▶ EXERCISE GOAL: Range to output from the entries below: the line containing "KEYS1 pin K1: D7 -> D5" through the line containing "DRIVER pin IN1: D0 -> D10". Set it down exactly, ends included, nothing else.

··· DATA UNDER STUDY

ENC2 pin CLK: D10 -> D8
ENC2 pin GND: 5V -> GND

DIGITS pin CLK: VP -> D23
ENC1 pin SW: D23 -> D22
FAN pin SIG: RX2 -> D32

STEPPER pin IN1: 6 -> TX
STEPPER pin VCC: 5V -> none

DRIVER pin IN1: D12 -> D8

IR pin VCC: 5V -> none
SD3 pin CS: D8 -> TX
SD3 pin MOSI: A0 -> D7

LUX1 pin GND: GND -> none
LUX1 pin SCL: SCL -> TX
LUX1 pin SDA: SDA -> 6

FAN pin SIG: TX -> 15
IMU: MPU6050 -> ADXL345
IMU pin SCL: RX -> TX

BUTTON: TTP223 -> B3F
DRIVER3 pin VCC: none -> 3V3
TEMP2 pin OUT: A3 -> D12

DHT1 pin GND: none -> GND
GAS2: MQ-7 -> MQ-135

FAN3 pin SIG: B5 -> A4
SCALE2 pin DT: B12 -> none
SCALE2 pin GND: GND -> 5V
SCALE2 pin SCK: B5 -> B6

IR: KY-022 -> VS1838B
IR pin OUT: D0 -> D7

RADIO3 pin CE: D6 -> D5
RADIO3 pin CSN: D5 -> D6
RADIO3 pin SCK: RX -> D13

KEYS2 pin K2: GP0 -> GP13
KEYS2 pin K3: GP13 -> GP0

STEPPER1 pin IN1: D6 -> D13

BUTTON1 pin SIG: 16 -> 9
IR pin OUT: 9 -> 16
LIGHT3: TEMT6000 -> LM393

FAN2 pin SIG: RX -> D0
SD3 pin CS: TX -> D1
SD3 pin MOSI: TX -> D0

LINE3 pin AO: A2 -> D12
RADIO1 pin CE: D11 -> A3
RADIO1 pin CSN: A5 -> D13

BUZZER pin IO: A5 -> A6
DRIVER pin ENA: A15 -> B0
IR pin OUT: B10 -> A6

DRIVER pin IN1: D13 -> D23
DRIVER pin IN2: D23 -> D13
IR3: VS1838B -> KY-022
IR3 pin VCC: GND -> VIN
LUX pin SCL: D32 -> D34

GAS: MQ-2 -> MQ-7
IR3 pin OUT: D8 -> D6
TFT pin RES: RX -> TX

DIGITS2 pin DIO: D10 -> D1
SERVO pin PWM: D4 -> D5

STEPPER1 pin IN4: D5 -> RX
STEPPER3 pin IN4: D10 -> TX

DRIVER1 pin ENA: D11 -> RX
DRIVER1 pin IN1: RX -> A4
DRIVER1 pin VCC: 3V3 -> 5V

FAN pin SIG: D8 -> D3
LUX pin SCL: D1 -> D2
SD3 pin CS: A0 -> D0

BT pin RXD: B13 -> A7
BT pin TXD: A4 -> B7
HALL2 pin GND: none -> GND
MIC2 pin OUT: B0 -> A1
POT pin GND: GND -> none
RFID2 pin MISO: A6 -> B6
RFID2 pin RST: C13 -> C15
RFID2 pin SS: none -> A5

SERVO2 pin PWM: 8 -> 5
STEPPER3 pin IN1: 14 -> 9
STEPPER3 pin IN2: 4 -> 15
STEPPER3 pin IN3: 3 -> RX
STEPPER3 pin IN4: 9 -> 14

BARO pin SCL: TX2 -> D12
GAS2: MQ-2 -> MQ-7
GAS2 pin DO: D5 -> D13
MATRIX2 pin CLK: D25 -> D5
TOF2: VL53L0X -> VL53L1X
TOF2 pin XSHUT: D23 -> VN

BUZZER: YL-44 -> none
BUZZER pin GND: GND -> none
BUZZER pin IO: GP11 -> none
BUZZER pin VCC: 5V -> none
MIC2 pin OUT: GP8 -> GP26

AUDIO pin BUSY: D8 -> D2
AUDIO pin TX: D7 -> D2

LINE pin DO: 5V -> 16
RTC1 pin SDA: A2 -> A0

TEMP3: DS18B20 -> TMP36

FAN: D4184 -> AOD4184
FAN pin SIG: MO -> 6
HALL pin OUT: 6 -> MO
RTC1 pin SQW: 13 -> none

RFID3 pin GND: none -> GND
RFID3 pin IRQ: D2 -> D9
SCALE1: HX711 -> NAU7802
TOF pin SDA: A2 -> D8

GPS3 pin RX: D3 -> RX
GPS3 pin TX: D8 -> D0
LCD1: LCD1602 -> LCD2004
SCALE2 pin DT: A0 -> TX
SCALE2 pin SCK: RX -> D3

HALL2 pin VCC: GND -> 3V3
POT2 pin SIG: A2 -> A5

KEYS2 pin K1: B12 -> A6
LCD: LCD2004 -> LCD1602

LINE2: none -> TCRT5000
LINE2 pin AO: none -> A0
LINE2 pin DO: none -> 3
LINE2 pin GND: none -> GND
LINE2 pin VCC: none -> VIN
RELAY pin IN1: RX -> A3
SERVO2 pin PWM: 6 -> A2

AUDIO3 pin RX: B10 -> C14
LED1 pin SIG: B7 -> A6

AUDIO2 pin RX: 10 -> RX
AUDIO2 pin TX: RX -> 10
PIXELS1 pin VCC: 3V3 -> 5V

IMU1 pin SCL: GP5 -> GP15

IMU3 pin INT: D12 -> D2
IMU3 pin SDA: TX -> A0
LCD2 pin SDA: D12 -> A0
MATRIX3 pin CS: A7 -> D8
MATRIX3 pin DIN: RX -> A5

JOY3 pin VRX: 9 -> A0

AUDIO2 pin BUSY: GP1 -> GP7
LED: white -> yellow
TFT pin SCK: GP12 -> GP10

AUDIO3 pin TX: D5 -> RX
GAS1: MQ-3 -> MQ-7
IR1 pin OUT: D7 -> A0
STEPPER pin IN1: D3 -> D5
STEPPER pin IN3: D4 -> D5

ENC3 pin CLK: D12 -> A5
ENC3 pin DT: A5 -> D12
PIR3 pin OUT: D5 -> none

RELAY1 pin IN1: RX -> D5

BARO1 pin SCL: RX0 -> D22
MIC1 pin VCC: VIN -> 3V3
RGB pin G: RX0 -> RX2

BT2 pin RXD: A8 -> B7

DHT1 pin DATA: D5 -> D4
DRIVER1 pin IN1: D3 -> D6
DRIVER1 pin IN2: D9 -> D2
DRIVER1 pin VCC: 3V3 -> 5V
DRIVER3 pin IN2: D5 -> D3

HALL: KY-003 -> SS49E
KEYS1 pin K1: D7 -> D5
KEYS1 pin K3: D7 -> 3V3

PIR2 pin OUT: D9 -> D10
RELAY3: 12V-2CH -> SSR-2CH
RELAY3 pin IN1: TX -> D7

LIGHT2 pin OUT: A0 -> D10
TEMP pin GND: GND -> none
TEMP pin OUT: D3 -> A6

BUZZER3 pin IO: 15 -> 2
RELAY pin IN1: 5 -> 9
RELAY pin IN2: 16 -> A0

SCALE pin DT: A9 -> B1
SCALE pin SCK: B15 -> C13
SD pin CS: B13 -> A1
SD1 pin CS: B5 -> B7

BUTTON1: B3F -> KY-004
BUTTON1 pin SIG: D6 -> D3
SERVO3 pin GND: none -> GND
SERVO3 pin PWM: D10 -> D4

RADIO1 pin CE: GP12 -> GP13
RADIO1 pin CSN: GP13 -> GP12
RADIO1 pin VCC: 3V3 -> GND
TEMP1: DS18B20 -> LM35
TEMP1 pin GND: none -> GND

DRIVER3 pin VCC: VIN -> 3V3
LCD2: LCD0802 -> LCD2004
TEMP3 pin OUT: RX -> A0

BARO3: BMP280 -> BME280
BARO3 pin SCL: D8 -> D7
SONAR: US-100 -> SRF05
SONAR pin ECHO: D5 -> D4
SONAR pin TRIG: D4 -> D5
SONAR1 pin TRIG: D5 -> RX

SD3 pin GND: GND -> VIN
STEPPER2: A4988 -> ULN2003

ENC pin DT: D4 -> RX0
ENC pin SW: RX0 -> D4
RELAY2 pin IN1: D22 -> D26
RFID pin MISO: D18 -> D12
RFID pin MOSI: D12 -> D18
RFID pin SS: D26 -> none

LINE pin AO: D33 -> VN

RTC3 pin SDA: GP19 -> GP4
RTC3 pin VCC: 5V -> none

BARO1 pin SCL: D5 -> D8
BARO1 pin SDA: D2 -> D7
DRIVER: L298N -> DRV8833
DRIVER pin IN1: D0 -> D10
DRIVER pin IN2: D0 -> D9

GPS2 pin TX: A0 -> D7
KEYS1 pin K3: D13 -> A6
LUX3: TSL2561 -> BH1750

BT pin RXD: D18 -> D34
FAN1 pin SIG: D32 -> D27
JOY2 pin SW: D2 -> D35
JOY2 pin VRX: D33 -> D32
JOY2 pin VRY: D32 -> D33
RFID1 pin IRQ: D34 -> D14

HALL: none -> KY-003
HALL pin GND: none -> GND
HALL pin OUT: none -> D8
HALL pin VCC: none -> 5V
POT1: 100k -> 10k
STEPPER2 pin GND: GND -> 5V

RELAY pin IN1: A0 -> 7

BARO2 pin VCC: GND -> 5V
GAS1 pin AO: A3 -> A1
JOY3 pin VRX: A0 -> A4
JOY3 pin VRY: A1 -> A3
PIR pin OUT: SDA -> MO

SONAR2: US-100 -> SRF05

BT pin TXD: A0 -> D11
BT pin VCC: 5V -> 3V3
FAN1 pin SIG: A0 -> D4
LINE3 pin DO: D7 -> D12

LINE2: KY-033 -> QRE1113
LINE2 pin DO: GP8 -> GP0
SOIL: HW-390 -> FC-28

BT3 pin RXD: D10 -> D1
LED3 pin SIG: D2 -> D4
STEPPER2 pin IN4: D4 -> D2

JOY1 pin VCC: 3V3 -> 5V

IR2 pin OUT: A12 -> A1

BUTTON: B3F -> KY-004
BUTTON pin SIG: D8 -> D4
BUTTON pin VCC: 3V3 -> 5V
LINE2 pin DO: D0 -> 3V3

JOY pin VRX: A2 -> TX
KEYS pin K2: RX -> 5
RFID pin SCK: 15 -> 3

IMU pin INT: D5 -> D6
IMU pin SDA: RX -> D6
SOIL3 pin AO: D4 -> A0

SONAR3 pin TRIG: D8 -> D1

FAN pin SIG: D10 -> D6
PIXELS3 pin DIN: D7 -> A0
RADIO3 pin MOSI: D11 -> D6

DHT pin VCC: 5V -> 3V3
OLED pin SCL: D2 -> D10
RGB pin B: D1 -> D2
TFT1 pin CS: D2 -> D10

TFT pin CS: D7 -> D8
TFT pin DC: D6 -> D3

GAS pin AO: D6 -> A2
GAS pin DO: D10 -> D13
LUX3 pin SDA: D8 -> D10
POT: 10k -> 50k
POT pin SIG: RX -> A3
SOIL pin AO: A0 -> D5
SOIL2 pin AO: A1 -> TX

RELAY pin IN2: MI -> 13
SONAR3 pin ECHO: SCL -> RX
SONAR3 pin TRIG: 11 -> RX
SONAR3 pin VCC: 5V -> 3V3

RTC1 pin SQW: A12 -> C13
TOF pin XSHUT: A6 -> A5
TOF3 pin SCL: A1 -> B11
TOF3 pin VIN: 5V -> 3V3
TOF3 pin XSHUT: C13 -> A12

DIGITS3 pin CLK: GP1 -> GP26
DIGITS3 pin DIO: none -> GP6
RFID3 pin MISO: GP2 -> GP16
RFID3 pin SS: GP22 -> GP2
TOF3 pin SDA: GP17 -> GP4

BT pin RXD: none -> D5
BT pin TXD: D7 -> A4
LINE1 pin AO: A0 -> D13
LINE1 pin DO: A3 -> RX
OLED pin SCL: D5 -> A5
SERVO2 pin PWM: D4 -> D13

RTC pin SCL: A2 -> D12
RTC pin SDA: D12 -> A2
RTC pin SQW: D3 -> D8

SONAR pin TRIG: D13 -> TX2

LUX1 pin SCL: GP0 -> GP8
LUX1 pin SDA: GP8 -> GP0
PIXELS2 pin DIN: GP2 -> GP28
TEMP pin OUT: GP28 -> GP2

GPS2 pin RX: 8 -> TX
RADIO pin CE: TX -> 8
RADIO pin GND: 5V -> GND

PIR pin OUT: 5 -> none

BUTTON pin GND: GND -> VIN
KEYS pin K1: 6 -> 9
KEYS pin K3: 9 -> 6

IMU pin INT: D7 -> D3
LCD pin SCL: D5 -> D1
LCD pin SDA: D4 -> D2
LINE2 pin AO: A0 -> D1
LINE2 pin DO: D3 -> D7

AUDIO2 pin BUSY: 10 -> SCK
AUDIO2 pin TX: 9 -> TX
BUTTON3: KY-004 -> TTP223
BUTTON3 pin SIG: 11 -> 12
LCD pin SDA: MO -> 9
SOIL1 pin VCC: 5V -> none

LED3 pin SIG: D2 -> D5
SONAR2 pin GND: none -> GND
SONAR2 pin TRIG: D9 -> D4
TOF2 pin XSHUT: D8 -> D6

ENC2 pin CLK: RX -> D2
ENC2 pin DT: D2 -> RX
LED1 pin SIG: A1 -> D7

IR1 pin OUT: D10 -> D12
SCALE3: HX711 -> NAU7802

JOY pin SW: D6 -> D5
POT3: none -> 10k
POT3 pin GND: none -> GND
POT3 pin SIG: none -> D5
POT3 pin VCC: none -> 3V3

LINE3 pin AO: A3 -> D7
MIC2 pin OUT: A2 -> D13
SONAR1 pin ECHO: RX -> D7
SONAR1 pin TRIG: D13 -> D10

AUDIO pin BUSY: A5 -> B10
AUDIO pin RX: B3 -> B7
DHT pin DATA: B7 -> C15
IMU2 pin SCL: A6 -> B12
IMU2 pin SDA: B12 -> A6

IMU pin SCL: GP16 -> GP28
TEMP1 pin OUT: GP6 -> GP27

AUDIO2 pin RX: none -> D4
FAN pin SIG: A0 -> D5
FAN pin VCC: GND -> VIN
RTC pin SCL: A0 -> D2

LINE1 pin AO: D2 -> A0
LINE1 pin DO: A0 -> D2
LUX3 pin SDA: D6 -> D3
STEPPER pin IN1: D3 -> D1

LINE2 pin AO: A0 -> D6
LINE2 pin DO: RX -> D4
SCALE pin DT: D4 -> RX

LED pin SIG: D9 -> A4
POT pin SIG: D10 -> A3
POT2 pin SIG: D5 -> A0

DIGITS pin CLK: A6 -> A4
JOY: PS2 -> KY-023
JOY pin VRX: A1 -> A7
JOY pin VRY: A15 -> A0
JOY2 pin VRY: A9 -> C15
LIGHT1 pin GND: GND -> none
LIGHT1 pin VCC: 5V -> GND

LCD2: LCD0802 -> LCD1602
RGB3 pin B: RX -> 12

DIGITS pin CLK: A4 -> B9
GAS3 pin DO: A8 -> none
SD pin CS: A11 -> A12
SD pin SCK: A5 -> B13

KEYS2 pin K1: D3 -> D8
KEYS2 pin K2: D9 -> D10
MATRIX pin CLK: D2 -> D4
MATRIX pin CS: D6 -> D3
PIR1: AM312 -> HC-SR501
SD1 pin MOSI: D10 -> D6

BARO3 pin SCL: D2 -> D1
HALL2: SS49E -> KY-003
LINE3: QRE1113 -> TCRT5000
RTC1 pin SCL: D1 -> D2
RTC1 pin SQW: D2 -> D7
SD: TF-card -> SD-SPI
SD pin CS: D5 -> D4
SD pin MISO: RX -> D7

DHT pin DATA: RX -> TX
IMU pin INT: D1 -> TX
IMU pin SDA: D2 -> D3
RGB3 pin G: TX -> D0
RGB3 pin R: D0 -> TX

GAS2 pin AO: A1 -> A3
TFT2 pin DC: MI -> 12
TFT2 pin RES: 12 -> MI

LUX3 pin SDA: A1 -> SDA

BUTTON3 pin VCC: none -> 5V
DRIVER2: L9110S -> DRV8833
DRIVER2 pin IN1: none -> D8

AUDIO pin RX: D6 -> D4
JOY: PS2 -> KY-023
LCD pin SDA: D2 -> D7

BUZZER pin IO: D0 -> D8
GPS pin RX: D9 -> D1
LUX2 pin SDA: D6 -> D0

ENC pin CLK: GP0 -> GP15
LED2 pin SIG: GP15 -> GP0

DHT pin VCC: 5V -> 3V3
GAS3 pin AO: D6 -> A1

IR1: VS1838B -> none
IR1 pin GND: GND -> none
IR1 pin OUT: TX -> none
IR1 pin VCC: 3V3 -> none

······

▶ SOLUTION:
KEYS1 pin K1: D7 -> D5
KEYS1 pin K3: D7 -> 3V3

PIR2 pin OUT: D9 -> D10
RELAY3: 12V-2CH -> SSR-2CH
RELAY3 pin IN1: TX -> D7

LIGHT2 pin OUT: A0 -> D10
TEMP pin GND: GND -> none
TEMP pin OUT: D3 -> A6

BUZZER3 pin IO: 15 -> 2
RELAY pin IN1: 5 -> 9
RELAY pin IN2: 16 -> A0

SCALE pin DT: A9 -> B1
SCALE pin SCK: B15 -> C13
SD pin CS: B13 -> A1
SD1 pin CS: B5 -> B7

BUTTON1: B3F -> KY-004
BUTTON1 pin SIG: D6 -> D3
SERVO3 pin GND: none -> GND
SERVO3 pin PWM: D10 -> D4

RADIO1 pin CE: GP12 -> GP13
RADIO1 pin CSN: GP13 -> GP12
RADIO1 pin VCC: 3V3 -> GND
TEMP1: DS18B20 -> LM35
TEMP1 pin GND: none -> GND

DRIVER3 pin VCC: VIN -> 3V3
LCD2: LCD0802 -> LCD2004
TEMP3 pin OUT: RX -> A0

BARO3: BMP280 -> BME280
BARO3 pin SCL: D8 -> D7
SONAR: US-100 -> SRF05
SONAR pin ECHO: D5 -> D4
SONAR pin TRIG: D4 -> D5
SONAR1 pin TRIG: D5 -> RX

SD3 pin GND: GND -> VIN
STEPPER2: A4988 -> ULN2003

ENC pin DT: D4 -> RX0
ENC pin SW: RX0 -> D4
RELAY2 pin IN1: D22 -> D26
RFID pin MISO: D18 -> D12
RFID pin MOSI: D12 -> D18
RFID pin SS: D26 -> none

LINE pin AO: D33 -> VN

RTC3 pin SDA: GP19 -> GP4
RTC3 pin VCC: 5V -> none

BARO1 pin SCL: D5 -> D8
BARO1 pin SDA: D2 -> D7
DRIVER: L298N -> DRV8833
DRIVER pin IN1: D0 -> D10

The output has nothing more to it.